[RECORDS FOR THIS EXERCISE Boundary: Start]

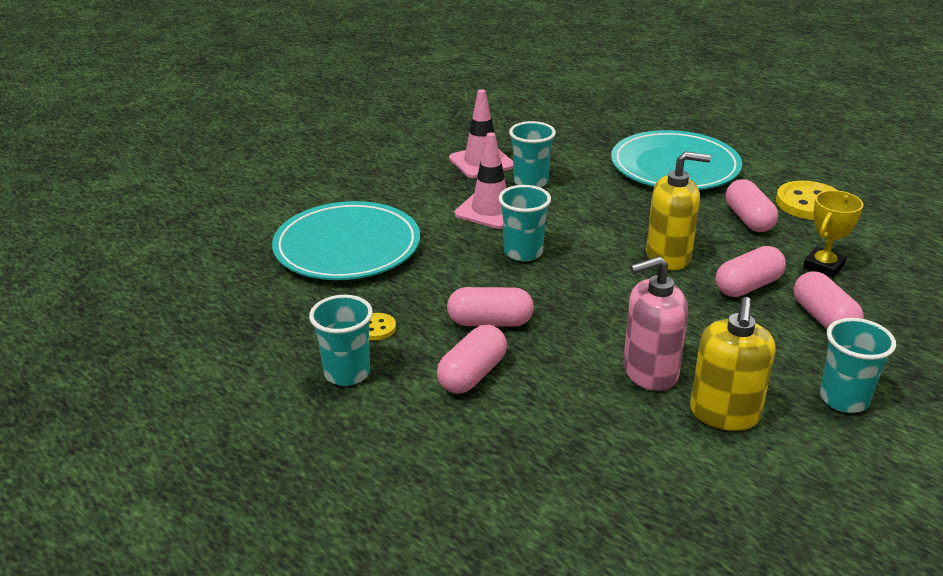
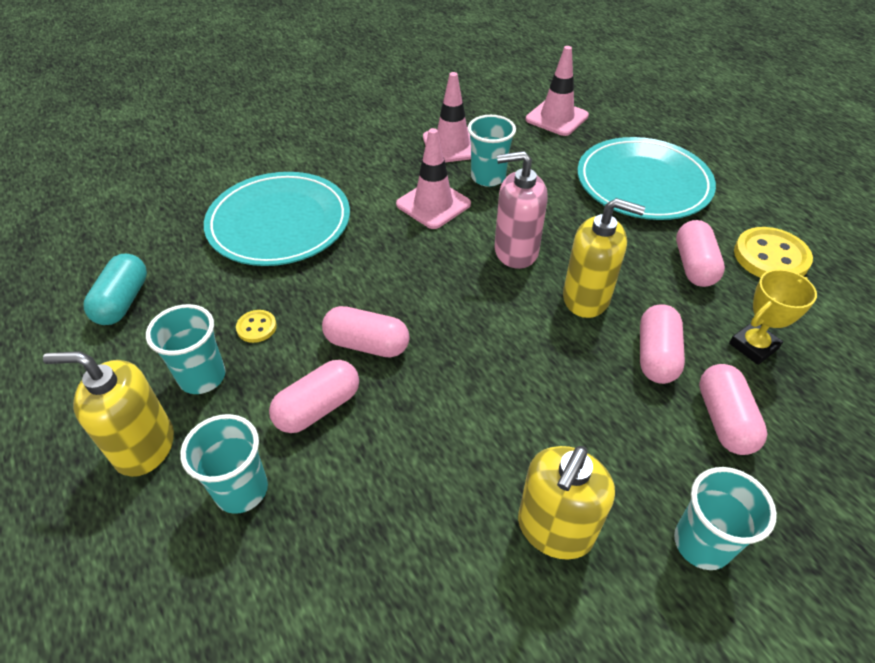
camera: 15 degrees right, 15 degrees up
(226, 332) = (123, 301): none -> turquoise capsule
(324, 432) = (144, 446): none -> yellow soap dispenser
(523, 252) = (440, 262): turquoise cup -> turquoise cup (241, 490)
(569, 127) = (556, 118): none -> pink traffic cone
(649, 372) = (498, 449): pink soap dispenser -> pink soap dispenser (515, 251)
(748, 286) = (656, 355): pink capsule -> pink capsule turned 60 degrees counterclockwise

[RECORDS FOR THIS EXERCISE Boundary: End]

TASK TO CARRY OUT:
Reply with one number only: how many lines of the listing hold "dispenser"?

REPLY:
2